Output the listing word for word, minus pictures.

DATA EXCERPT
━━━━━━━━
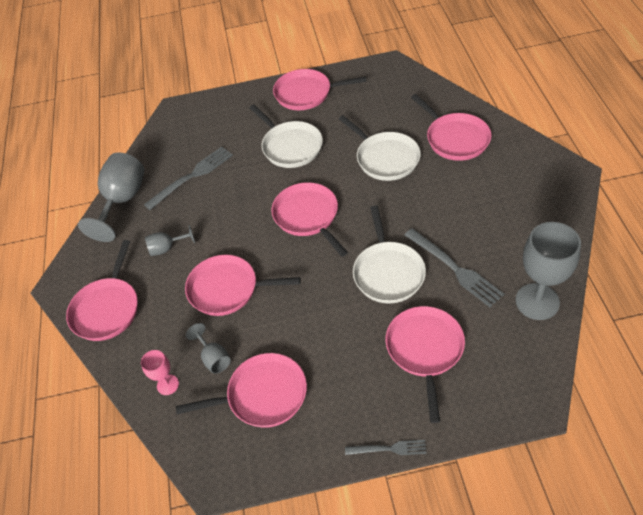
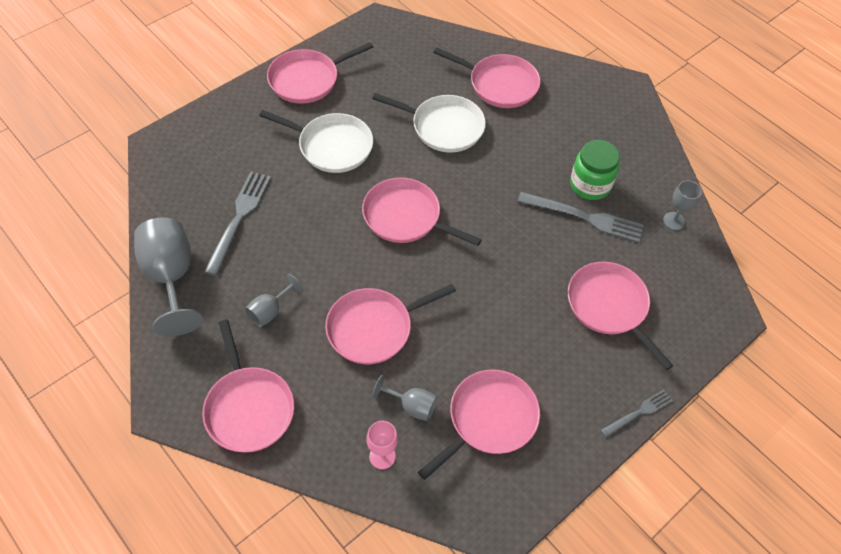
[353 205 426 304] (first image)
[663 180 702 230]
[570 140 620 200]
━━━━━━━━
WRITTEN ANSWER
[353 205 426 304] (first image)
[663 180 702 230]
[570 140 620 200]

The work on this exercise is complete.